-- Data extract follows --

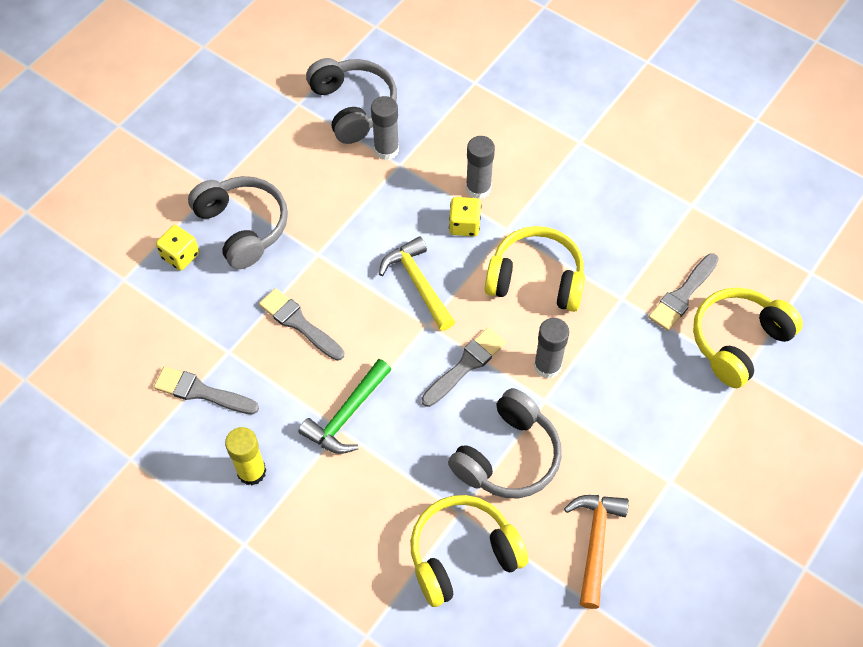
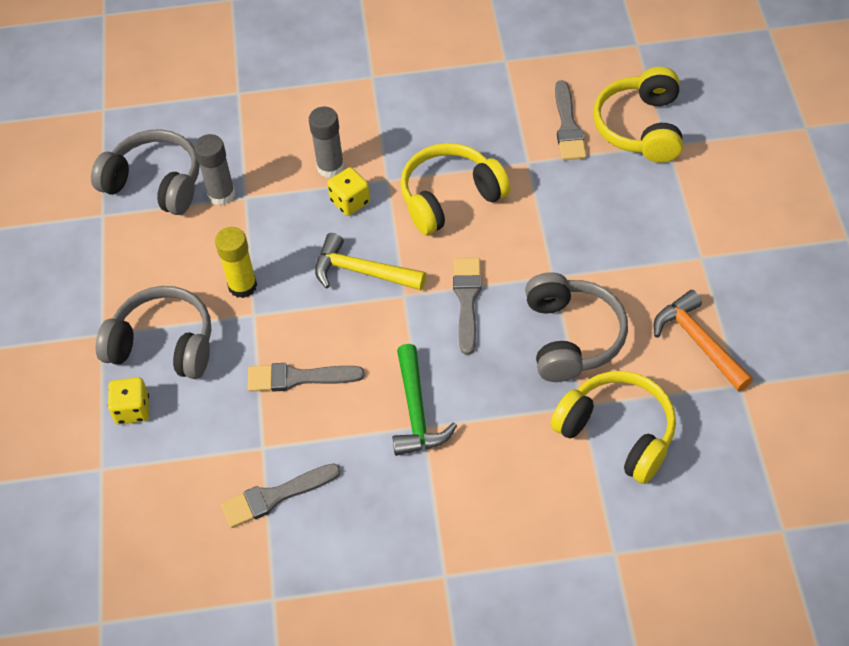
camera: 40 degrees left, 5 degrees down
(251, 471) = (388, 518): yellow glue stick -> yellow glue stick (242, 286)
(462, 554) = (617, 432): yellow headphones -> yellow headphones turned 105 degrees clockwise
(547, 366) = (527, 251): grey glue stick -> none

-- Data extract concluded --

◆ Exercise: Please reproduce the listing word for word, but only from the line that contains "(462, 554) = (617, 432): yellow" to its last line, inclusive.

◆ Response to this task:
(462, 554) = (617, 432): yellow headphones -> yellow headphones turned 105 degrees clockwise
(547, 366) = (527, 251): grey glue stick -> none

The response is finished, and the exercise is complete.